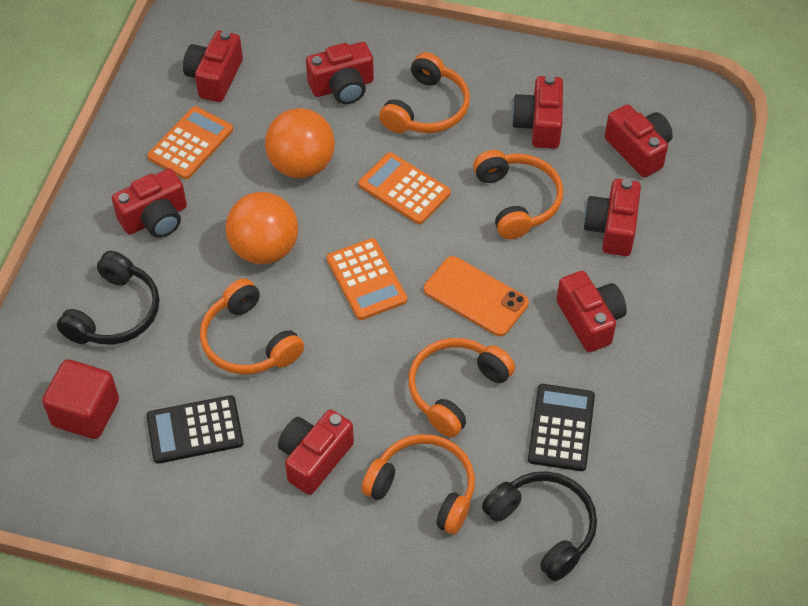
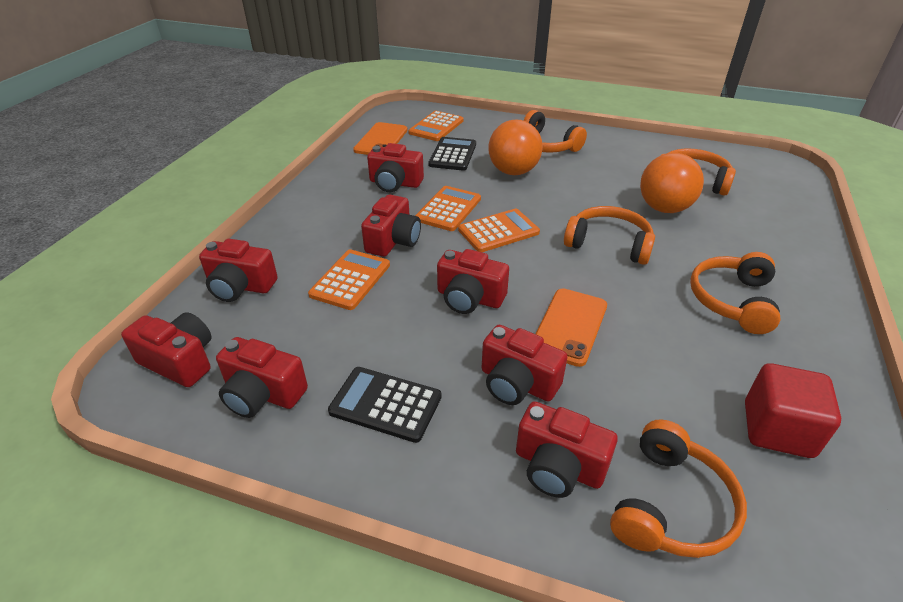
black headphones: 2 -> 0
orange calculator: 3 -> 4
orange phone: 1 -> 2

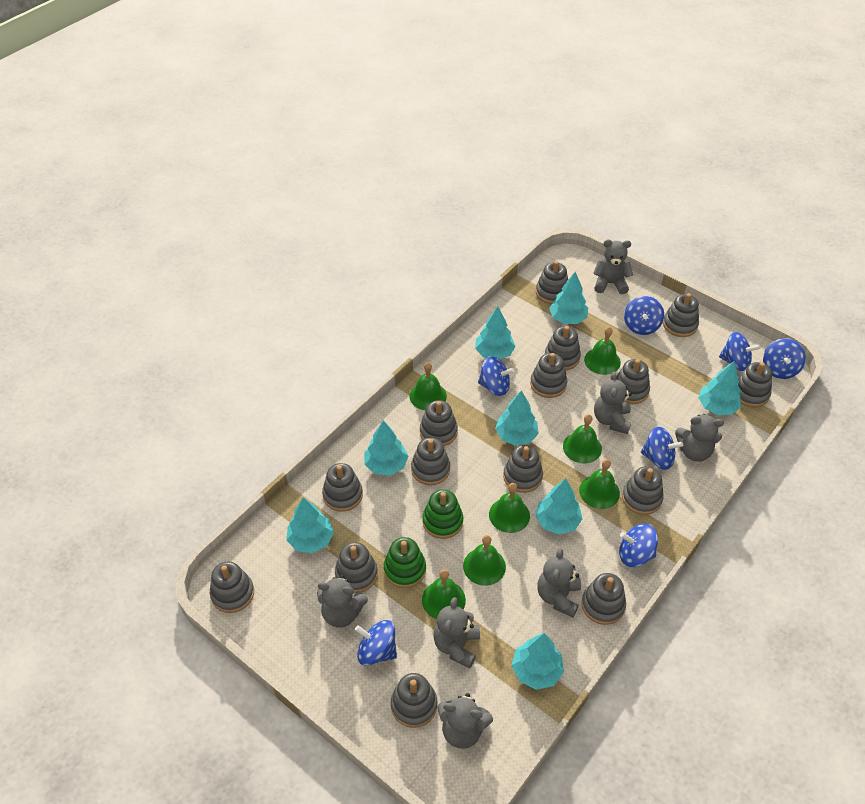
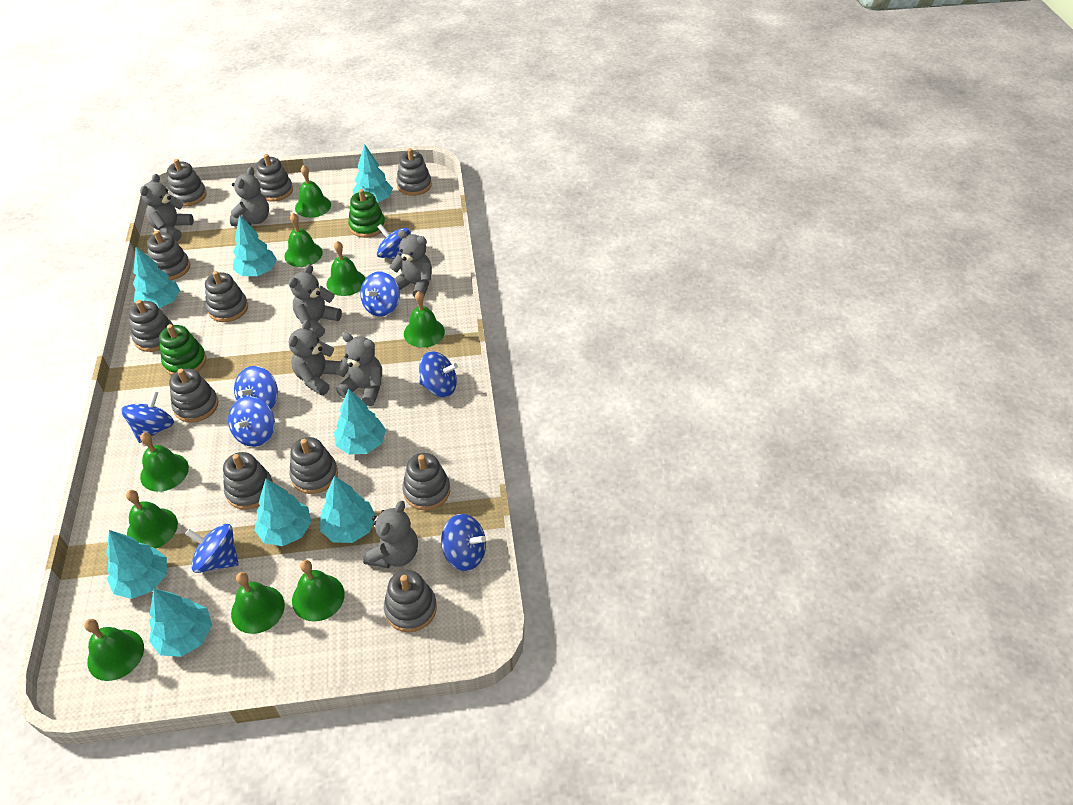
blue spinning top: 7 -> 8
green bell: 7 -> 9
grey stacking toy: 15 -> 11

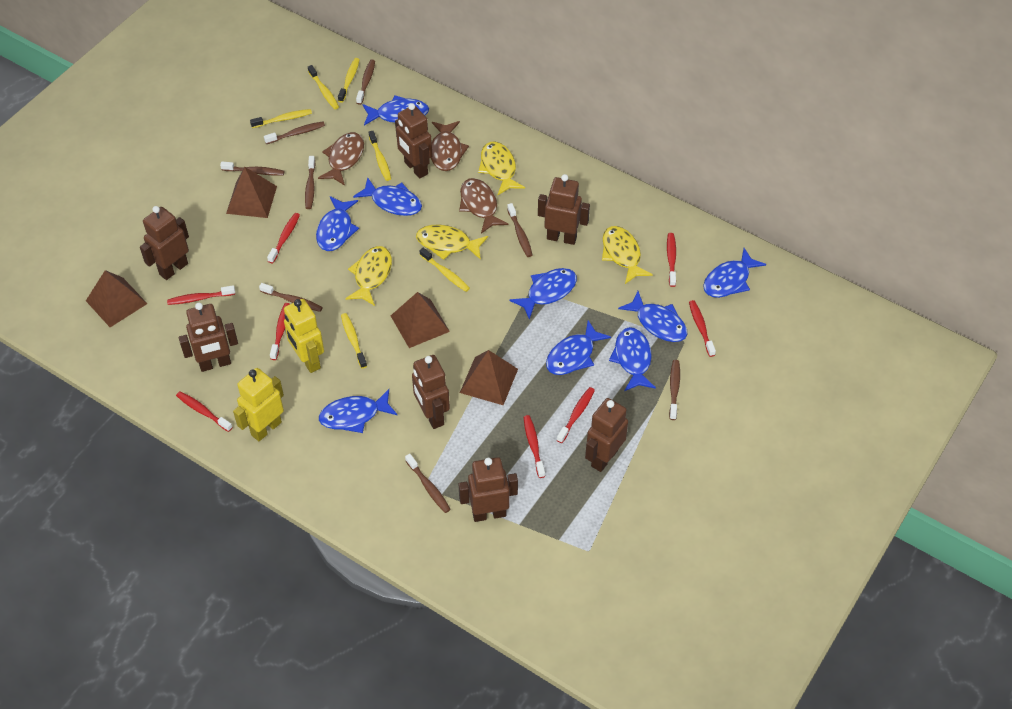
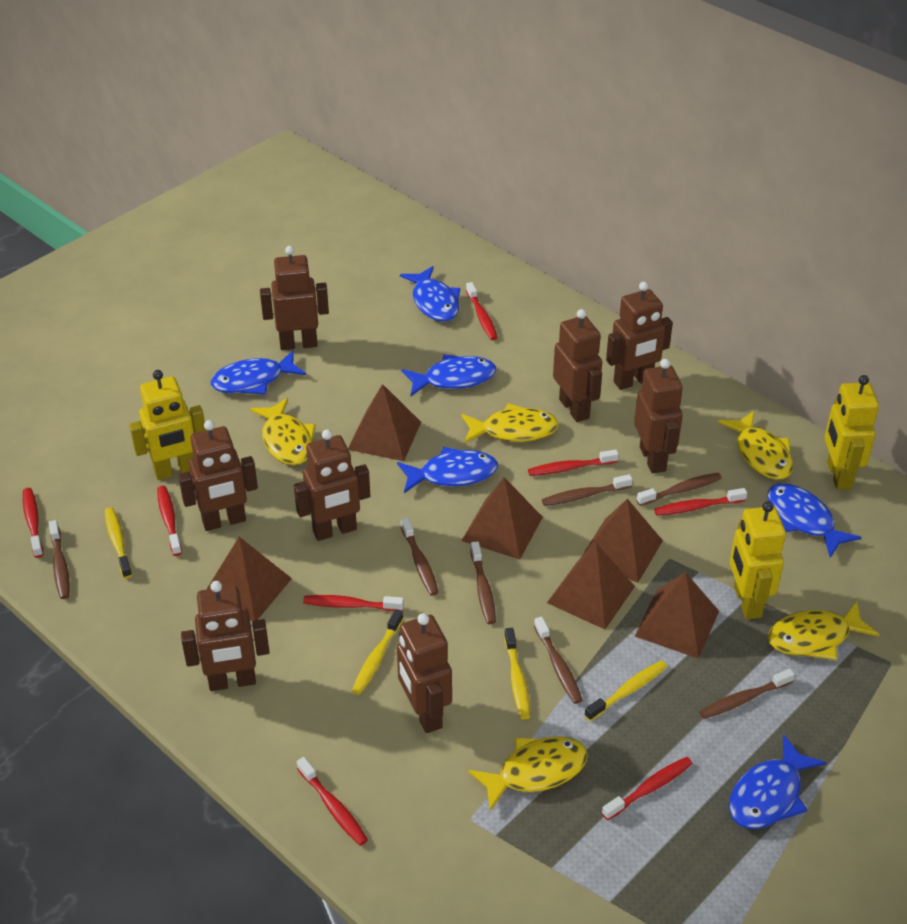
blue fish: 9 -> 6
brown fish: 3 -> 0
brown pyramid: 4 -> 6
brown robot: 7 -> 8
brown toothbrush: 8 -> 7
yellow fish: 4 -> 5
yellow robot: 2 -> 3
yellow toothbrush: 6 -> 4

◆ **Description of the task**
With pictures excluded, the lines running from the one containing "orange phone: 1 -> 2" through the last line of the records above are to be restated exactly and in full.

◆ **Final answer**
orange phone: 1 -> 2

blue spinning top: 7 -> 8
green bell: 7 -> 9
grey stacking toy: 15 -> 11

blue fish: 9 -> 6
brown fish: 3 -> 0
brown pyramid: 4 -> 6
brown robot: 7 -> 8
brown toothbrush: 8 -> 7
yellow fish: 4 -> 5
yellow robot: 2 -> 3
yellow toothbrush: 6 -> 4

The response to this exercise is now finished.